TASK INSTRUCTIONS: Please work out how many lines in the records below include the word "blue", and reply with that number only.
──────── TASK INPUTS
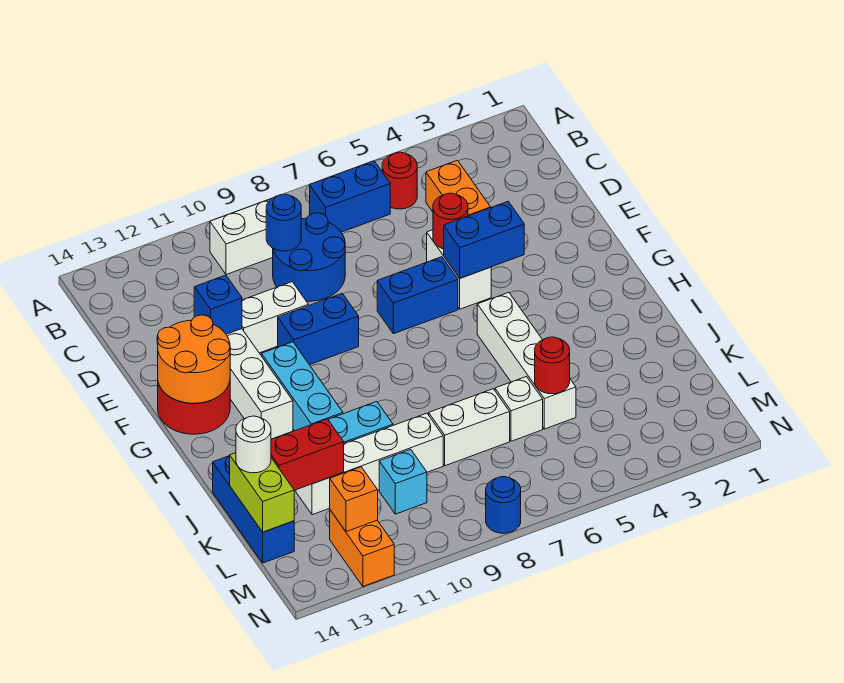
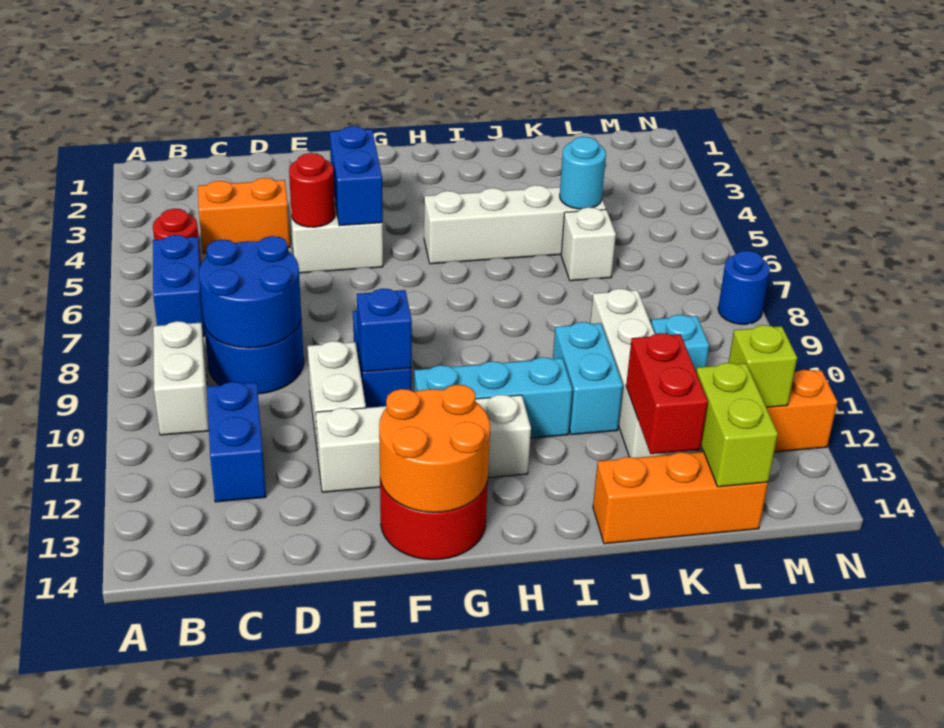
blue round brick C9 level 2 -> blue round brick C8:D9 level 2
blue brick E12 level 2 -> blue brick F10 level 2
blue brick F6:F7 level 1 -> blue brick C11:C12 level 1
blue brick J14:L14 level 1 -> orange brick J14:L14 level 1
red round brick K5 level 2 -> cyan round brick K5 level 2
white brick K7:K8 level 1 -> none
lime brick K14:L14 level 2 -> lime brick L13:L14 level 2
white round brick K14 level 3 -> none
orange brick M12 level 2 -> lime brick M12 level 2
────────────────
EXERCISE RESULT: 4